# How to complete this task:
Within the material below, transcribe exactly the lines from the one holding "(254, 358) = (224, 323): purple" through the one holding "(926, 353) = (372, 187): red", keeping both ends and skipping the rest.

# Input data:
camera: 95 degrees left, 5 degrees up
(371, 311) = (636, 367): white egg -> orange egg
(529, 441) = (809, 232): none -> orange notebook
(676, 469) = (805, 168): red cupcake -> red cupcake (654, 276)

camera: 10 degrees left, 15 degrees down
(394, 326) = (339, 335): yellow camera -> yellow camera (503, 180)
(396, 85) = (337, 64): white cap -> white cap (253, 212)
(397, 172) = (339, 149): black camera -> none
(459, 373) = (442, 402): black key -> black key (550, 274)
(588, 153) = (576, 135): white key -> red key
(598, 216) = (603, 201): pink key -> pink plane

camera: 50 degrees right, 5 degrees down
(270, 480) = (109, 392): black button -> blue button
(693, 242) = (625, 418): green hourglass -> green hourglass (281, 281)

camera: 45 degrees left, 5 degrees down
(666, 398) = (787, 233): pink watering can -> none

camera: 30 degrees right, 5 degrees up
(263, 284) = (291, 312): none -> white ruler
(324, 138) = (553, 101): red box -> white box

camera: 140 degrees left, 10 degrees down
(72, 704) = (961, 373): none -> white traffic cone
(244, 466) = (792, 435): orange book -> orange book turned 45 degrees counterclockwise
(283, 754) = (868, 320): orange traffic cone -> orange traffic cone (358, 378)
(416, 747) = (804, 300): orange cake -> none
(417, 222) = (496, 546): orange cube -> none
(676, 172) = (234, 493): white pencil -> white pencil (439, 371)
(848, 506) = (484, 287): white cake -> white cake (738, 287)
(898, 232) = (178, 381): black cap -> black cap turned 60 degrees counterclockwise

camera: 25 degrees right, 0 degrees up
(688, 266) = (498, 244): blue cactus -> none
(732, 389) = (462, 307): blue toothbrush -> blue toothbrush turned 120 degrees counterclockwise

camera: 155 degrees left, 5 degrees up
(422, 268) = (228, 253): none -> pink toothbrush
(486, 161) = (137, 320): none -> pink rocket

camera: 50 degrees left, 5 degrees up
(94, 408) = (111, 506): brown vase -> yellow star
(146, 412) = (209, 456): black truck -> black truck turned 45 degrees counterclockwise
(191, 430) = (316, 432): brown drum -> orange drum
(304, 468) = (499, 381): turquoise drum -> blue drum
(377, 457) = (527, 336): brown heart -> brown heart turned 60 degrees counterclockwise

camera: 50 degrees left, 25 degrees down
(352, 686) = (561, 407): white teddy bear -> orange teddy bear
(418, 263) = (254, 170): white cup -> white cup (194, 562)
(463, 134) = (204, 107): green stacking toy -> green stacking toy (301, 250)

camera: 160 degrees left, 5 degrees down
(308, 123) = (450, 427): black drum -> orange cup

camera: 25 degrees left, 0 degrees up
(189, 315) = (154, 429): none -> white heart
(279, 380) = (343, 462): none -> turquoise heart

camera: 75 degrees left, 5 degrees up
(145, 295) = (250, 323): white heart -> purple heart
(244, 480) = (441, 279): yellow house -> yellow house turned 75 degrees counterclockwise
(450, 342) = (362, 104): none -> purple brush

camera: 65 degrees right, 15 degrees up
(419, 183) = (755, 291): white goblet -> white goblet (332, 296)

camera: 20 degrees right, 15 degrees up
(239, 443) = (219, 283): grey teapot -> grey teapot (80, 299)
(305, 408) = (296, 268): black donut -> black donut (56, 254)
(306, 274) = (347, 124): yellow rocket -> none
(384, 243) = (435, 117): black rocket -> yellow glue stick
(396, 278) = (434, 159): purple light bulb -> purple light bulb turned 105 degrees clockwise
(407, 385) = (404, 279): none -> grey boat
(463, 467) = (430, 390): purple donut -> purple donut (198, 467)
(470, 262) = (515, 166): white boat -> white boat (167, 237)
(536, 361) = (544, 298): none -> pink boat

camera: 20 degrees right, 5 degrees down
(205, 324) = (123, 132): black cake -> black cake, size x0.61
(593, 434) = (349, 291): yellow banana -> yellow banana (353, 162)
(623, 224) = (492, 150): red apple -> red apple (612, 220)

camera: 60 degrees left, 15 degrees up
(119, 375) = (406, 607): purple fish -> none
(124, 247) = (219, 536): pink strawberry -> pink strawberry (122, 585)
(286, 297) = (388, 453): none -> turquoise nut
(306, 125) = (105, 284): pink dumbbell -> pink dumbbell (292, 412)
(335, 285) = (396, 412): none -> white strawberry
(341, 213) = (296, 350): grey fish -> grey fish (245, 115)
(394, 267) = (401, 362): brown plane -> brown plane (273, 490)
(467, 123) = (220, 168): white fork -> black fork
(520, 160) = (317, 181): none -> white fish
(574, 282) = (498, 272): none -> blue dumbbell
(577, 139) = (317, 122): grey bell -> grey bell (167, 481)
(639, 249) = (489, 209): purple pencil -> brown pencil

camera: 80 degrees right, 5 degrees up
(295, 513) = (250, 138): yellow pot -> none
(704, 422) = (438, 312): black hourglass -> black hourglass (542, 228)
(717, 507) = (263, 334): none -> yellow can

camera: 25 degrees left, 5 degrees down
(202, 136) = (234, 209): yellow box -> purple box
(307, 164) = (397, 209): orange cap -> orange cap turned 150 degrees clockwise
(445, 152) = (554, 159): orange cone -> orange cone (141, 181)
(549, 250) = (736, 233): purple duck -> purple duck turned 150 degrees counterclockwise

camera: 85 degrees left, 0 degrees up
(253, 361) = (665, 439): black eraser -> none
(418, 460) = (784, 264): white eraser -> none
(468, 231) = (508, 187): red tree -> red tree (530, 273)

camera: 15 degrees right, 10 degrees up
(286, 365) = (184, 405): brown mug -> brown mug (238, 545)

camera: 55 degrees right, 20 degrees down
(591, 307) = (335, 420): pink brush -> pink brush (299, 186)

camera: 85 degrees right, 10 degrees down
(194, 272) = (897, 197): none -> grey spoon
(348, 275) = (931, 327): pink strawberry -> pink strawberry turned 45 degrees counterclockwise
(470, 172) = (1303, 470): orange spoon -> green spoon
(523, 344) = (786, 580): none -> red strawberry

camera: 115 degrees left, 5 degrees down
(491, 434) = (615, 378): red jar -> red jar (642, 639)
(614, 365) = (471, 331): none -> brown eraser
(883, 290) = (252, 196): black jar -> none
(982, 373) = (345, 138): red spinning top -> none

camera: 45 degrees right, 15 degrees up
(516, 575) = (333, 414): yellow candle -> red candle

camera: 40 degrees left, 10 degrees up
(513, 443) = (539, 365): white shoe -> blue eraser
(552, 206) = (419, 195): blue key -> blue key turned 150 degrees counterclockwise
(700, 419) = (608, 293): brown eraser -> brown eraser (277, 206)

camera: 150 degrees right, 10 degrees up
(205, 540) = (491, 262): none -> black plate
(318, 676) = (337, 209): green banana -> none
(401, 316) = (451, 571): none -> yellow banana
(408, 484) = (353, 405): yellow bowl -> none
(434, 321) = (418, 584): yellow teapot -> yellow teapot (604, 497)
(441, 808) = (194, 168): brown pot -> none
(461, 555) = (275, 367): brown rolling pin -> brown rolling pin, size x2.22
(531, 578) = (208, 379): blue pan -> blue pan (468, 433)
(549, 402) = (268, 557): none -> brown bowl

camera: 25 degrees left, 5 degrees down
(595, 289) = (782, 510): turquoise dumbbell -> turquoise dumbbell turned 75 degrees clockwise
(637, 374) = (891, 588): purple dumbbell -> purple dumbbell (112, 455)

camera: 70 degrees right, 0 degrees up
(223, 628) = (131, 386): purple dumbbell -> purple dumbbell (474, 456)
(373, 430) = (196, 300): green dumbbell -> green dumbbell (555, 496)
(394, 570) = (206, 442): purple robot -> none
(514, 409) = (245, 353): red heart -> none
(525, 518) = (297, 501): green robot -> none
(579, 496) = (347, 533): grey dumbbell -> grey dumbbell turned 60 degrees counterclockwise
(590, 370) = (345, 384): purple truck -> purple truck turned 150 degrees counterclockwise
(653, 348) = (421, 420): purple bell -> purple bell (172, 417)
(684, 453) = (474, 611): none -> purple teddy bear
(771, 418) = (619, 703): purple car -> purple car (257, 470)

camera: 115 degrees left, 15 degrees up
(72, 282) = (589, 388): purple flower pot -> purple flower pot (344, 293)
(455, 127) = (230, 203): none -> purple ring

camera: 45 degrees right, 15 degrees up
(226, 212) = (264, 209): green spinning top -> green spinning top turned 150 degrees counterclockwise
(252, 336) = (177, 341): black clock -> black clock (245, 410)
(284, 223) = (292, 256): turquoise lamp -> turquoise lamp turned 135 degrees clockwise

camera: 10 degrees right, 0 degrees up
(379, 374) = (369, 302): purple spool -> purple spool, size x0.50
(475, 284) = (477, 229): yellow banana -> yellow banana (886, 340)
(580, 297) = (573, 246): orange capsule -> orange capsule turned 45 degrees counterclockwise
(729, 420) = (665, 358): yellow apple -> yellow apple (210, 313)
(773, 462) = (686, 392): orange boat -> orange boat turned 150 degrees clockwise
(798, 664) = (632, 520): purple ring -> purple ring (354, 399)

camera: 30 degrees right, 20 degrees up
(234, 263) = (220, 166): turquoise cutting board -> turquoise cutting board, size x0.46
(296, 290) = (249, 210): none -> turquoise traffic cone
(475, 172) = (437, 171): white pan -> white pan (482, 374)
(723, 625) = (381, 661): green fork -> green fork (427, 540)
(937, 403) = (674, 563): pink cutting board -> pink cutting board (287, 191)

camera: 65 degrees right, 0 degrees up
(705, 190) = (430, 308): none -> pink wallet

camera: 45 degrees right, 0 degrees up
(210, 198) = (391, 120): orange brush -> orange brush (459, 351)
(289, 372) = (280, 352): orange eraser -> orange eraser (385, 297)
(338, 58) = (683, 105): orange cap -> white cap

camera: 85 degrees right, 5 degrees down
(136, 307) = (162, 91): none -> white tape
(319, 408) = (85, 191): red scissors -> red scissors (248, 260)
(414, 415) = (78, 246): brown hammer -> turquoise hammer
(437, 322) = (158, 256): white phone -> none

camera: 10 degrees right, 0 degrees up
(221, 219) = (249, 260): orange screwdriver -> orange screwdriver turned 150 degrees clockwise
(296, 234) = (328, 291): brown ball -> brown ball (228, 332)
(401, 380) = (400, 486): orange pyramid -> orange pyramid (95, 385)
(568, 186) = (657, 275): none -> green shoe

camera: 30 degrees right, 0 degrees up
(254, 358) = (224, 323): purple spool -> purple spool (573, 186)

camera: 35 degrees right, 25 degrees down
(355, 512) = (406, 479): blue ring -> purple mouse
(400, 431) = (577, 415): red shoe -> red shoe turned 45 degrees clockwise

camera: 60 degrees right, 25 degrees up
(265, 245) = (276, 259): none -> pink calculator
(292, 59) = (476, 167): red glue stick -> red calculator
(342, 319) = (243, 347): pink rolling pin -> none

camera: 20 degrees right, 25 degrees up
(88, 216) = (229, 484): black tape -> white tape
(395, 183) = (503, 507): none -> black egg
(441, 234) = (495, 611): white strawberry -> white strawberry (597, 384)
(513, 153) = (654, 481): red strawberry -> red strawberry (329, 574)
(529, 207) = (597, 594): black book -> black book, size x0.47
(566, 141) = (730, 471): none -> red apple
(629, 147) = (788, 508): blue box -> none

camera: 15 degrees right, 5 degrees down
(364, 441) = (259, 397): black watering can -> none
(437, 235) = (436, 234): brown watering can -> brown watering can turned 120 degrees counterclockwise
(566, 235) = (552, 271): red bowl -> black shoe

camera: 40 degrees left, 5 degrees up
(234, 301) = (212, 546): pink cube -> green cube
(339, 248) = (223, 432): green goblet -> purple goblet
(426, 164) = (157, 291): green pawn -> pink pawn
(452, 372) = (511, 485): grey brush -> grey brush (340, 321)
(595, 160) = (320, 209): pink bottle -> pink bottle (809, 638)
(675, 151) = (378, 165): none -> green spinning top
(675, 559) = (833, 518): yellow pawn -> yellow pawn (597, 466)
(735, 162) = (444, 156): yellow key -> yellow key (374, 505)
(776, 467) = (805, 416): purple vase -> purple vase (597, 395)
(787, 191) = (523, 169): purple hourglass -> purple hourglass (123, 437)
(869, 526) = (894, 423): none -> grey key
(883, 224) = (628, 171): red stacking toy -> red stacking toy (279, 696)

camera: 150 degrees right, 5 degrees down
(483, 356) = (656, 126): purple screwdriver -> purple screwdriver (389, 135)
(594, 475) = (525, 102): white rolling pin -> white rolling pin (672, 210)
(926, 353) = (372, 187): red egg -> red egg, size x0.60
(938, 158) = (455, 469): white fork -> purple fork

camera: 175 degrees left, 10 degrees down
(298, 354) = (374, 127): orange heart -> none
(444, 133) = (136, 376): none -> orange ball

# Task solution:
(254, 358) = (224, 323): purple spool -> purple spool (573, 186)

camera: 35 degrees right, 25 degrees down
(355, 512) = (406, 479): blue ring -> purple mouse
(400, 431) = (577, 415): red shoe -> red shoe turned 45 degrees clockwise

camera: 60 degrees right, 25 degrees up
(265, 245) = (276, 259): none -> pink calculator
(292, 59) = (476, 167): red glue stick -> red calculator
(342, 319) = (243, 347): pink rolling pin -> none

camera: 20 degrees right, 25 degrees up
(88, 216) = (229, 484): black tape -> white tape
(395, 183) = (503, 507): none -> black egg
(441, 234) = (495, 611): white strawberry -> white strawberry (597, 384)
(513, 153) = (654, 481): red strawberry -> red strawberry (329, 574)
(529, 207) = (597, 594): black book -> black book, size x0.47
(566, 141) = (730, 471): none -> red apple
(629, 147) = (788, 508): blue box -> none

camera: 15 degrees right, 5 degrees down
(364, 441) = (259, 397): black watering can -> none
(437, 235) = (436, 234): brown watering can -> brown watering can turned 120 degrees counterclockwise
(566, 235) = (552, 271): red bowl -> black shoe

camera: 40 degrees left, 5 degrees up
(234, 301) = (212, 546): pink cube -> green cube
(339, 248) = (223, 432): green goblet -> purple goblet
(426, 164) = (157, 291): green pawn -> pink pawn
(452, 372) = (511, 485): grey brush -> grey brush (340, 321)
(595, 160) = (320, 209): pink bottle -> pink bottle (809, 638)
(675, 151) = (378, 165): none -> green spinning top
(675, 559) = (833, 518): yellow pawn -> yellow pawn (597, 466)
(735, 162) = (444, 156): yellow key -> yellow key (374, 505)
(776, 467) = (805, 416): purple vase -> purple vase (597, 395)
(787, 191) = (523, 169): purple hourglass -> purple hourglass (123, 437)
(869, 526) = (894, 423): none -> grey key
(883, 224) = (628, 171): red stacking toy -> red stacking toy (279, 696)

camera: 150 degrees right, 5 degrees down
(483, 356) = (656, 126): purple screwdriver -> purple screwdriver (389, 135)
(594, 475) = (525, 102): white rolling pin -> white rolling pin (672, 210)
(926, 353) = (372, 187): red egg -> red egg, size x0.60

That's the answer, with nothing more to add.